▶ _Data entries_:
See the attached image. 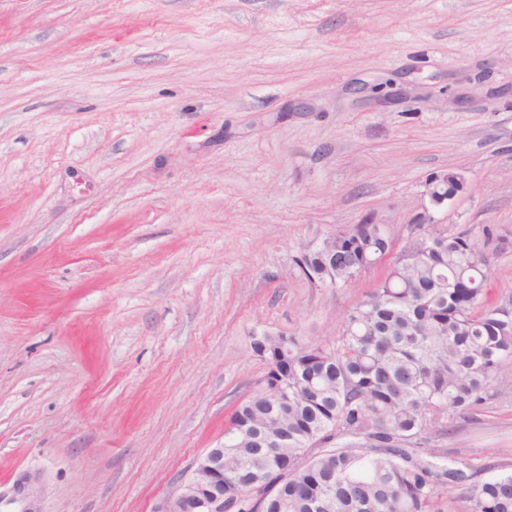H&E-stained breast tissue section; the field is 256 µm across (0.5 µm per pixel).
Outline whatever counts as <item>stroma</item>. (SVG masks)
<instances>
[{
	"mask_svg": "<svg viewBox=\"0 0 512 512\" xmlns=\"http://www.w3.org/2000/svg\"><path fill=\"white\" fill-rule=\"evenodd\" d=\"M424 214L512 302V0H0V512L26 476L154 512L260 389L252 334L332 336L389 269L295 257ZM428 446L512 471V374ZM448 175L455 176L464 187L463 178L457 173L443 171V173L431 174L425 182V195L432 204L441 205L445 201L452 200L460 192H448ZM304 251L295 264L312 283L324 287L336 278V288H342L387 258L393 251L392 239L383 224H356L345 233L324 236ZM336 248V266L331 251Z\"/></svg>",
	"mask_w": 512,
	"mask_h": 512,
	"instance_id": "35a3bbf8",
	"label": "stroma"
}]
</instances>
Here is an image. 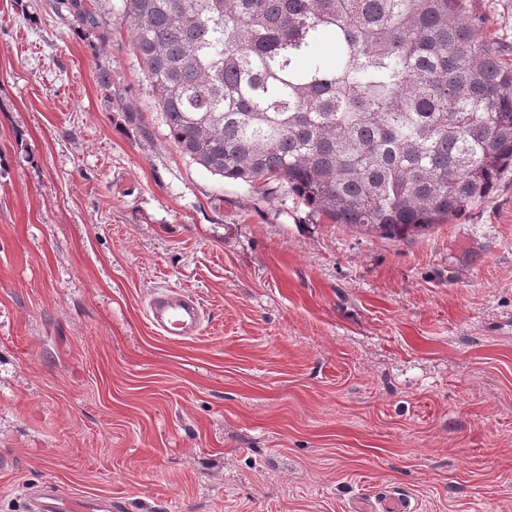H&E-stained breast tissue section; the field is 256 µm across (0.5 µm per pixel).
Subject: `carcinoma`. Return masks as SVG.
<instances>
[{"label": "carcinoma", "instance_id": "cac0c4a2", "mask_svg": "<svg viewBox=\"0 0 512 512\" xmlns=\"http://www.w3.org/2000/svg\"><path fill=\"white\" fill-rule=\"evenodd\" d=\"M88 30L96 0H60ZM158 111L205 170L335 224L421 233L512 167V65L463 0H125Z\"/></svg>", "mask_w": 512, "mask_h": 512}]
</instances>
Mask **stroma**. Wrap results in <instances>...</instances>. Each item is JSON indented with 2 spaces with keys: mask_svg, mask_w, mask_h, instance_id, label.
<instances>
[{
  "mask_svg": "<svg viewBox=\"0 0 512 512\" xmlns=\"http://www.w3.org/2000/svg\"><path fill=\"white\" fill-rule=\"evenodd\" d=\"M512 62V0H467ZM0 0V512H512V169L419 235L179 151L119 15ZM112 72L100 90L99 70ZM206 311L171 343L145 301ZM63 8L88 30H95L100 20V5L94 0H59ZM204 314L195 296L174 288H156L147 302L150 325L170 341H184L200 335ZM112 496L79 498L58 485L35 486L24 494L25 512H112ZM374 501H371L369 507L360 508V509H352L356 511H366V512H389V511H398V512H414L417 509L412 505L411 500L409 498L398 499V503L393 496V493L390 491L383 492L380 495H375ZM396 503L397 506H392ZM351 510V511H352Z\"/></svg>",
  "mask_w": 512,
  "mask_h": 512,
  "instance_id": "obj_1",
  "label": "stroma"
}]
</instances>
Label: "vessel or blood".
Instances as JSON below:
<instances>
[{
  "mask_svg": "<svg viewBox=\"0 0 512 512\" xmlns=\"http://www.w3.org/2000/svg\"><path fill=\"white\" fill-rule=\"evenodd\" d=\"M204 314L195 296L174 288L155 289L147 302L150 325L170 341H184L200 335ZM24 512H113V507L111 497L79 498L50 484L27 489ZM366 512H415V507L410 499L398 501L386 491L375 496Z\"/></svg>",
  "mask_w": 512,
  "mask_h": 512,
  "instance_id": "b4317fda",
  "label": "vessel or blood"
}]
</instances>
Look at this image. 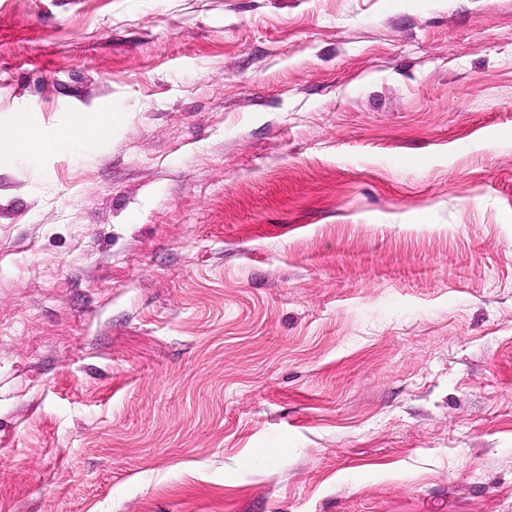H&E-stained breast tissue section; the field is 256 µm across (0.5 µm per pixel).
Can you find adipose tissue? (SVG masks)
<instances>
[{"label":"adipose tissue","mask_w":512,"mask_h":512,"mask_svg":"<svg viewBox=\"0 0 512 512\" xmlns=\"http://www.w3.org/2000/svg\"><path fill=\"white\" fill-rule=\"evenodd\" d=\"M6 138H0V162H10L18 158L33 159L40 155L74 146L86 139L103 140L112 129V122L100 119L93 129H85L80 124H70L51 132H33L22 114H14L6 119Z\"/></svg>","instance_id":"ef3b65f1"}]
</instances>
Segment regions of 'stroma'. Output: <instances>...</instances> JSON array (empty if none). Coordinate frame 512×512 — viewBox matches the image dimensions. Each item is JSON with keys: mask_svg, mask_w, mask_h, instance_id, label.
Instances as JSON below:
<instances>
[{"mask_svg": "<svg viewBox=\"0 0 512 512\" xmlns=\"http://www.w3.org/2000/svg\"><path fill=\"white\" fill-rule=\"evenodd\" d=\"M0 512H512V0H0ZM8 127L6 139L0 137V165L17 158L34 159L48 152L74 146L86 139L104 140L112 129V117L100 119L92 128L86 131L81 124H70L52 130L49 133L33 132L30 130L22 113H15L4 119Z\"/></svg>", "mask_w": 512, "mask_h": 512, "instance_id": "35a3bbf8", "label": "stroma"}]
</instances>
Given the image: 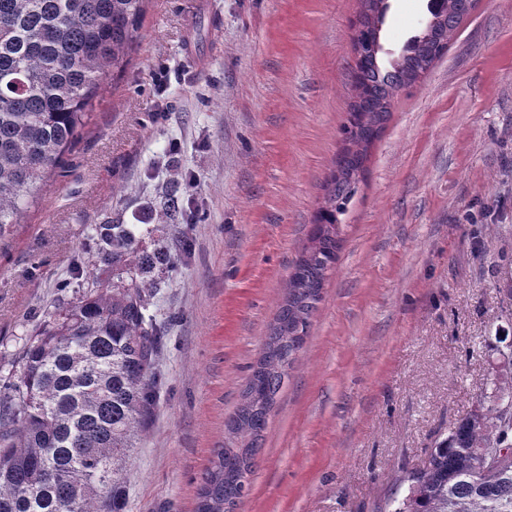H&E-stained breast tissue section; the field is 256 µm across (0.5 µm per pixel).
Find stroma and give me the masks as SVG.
Instances as JSON below:
<instances>
[{"label":"stroma","instance_id":"35a3bbf8","mask_svg":"<svg viewBox=\"0 0 512 512\" xmlns=\"http://www.w3.org/2000/svg\"><path fill=\"white\" fill-rule=\"evenodd\" d=\"M428 0H389L385 52ZM359 0H148L66 167L0 238V402L36 329L91 284L97 224H147L192 252L155 296L164 389L126 475L128 512H195L284 285L309 243L352 100ZM194 177L192 224H159ZM82 255L85 272L72 262ZM512 0H480L401 92L235 512H379L485 400L512 342ZM183 188L178 178H173L163 202L160 211L156 214V219L164 224H174L179 219L186 224L192 221L194 216L184 209L183 205Z\"/></svg>","mask_w":512,"mask_h":512}]
</instances>
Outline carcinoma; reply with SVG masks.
<instances>
[{
  "label": "carcinoma",
  "mask_w": 512,
  "mask_h": 512,
  "mask_svg": "<svg viewBox=\"0 0 512 512\" xmlns=\"http://www.w3.org/2000/svg\"><path fill=\"white\" fill-rule=\"evenodd\" d=\"M146 0H0V238L17 223L45 174L62 166L91 119L109 73L122 72L141 38ZM387 4L361 0L353 102L344 146L326 182L309 245L289 275L265 351L243 403L226 422L224 447L202 474L196 512H229L247 496L268 416L302 348L340 249V217L356 192L367 150L400 90L440 59L472 13L471 0H442L428 28L382 60ZM156 219L185 223L172 179ZM93 288L61 309L24 348L16 397L0 407V512H126L125 476L135 439L163 389L156 359L164 327L149 313L179 256L164 240L139 247L129 224H97ZM493 399L459 419L408 472L391 512H512V453L479 468L488 451L512 449V345ZM43 471L52 479L42 485Z\"/></svg>",
  "instance_id": "1"
}]
</instances>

▶ _Short exercise_: Quote exactly the line containing "Find stroma and give me the masks as SVG." and every later line through the end of the listing, and no other lines.

▶ _Written response_:
Find stroma and give me the masks as SVG.
Instances as JSON below:
<instances>
[{"label":"stroma","instance_id":"35a3bbf8","mask_svg":"<svg viewBox=\"0 0 512 512\" xmlns=\"http://www.w3.org/2000/svg\"><path fill=\"white\" fill-rule=\"evenodd\" d=\"M428 0H389L385 52ZM359 0H148L66 167L0 238V402L36 329L91 284L97 224H147L192 252L155 296L164 389L126 475L128 512H195L284 285L309 243L352 100ZM194 177L192 224H159ZM82 255L85 272L72 262ZM512 0H480L401 92L235 512H379L485 400L512 342ZM183 188L178 178H173L163 202L160 211L156 214V219L164 224H174L179 219L186 224L192 221L194 216L184 209L183 205Z\"/></svg>","mask_w":512,"mask_h":512}]
</instances>
Outline carcinoma; reply with SVG masks.
<instances>
[{
  "label": "carcinoma",
  "mask_w": 512,
  "mask_h": 512,
  "mask_svg": "<svg viewBox=\"0 0 512 512\" xmlns=\"http://www.w3.org/2000/svg\"><path fill=\"white\" fill-rule=\"evenodd\" d=\"M146 0H0V238L17 223L45 174L62 166L91 119L109 73L122 72L141 38ZM387 4L361 0L353 102L344 146L326 182L309 245L289 275L265 351L243 403L226 422L224 447L202 474L196 512H229L247 496L268 416L302 348L340 249V217L356 192L367 150L400 90L440 59L472 13L471 0H442L428 28L382 60ZM156 219L185 223L172 179ZM93 288L61 309L24 348L16 397L0 407V512H126L125 476L135 439L163 389L156 359L164 327L149 313L179 256L164 240L139 247L129 224H97ZM493 399L459 419L408 472L391 512H512V453L479 468L488 451L512 449V345ZM43 471L52 479L42 485Z\"/></svg>",
  "instance_id": "1"
}]
</instances>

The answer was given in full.